### Material supplied
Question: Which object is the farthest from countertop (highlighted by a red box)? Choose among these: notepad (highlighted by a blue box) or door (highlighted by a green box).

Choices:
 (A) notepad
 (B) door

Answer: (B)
--
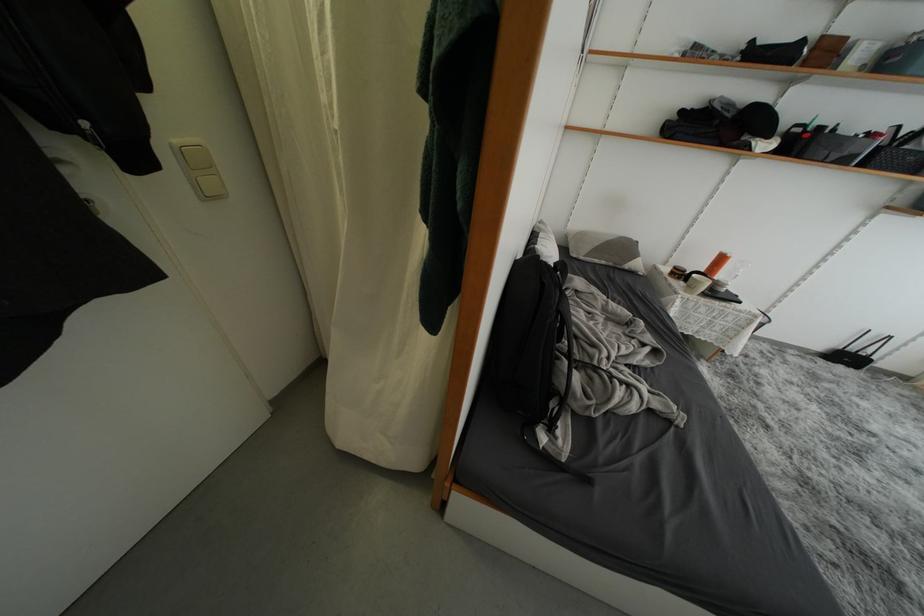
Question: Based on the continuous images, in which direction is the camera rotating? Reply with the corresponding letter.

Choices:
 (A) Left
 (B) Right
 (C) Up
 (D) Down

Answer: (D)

### Prompt
Render the item lines from the one containing "Question: Based on" through the one containing "Answer: (D)", inclusive, as a Markdown table with columns Row and Line. Leave out blank lines.

### Solution for this problem
| Row | Line |
|---|---|
| 1 | Question: Based on the continuous images, in which direction is the camera rotating? Reply with the corresponding letter. |
| 2 | Choices: |
| 3 |  (A) Left |
| 4 |  (B) Right |
| 5 |  (C) Up |
| 6 |  (D) Down |
| 7 | Answer: (D) |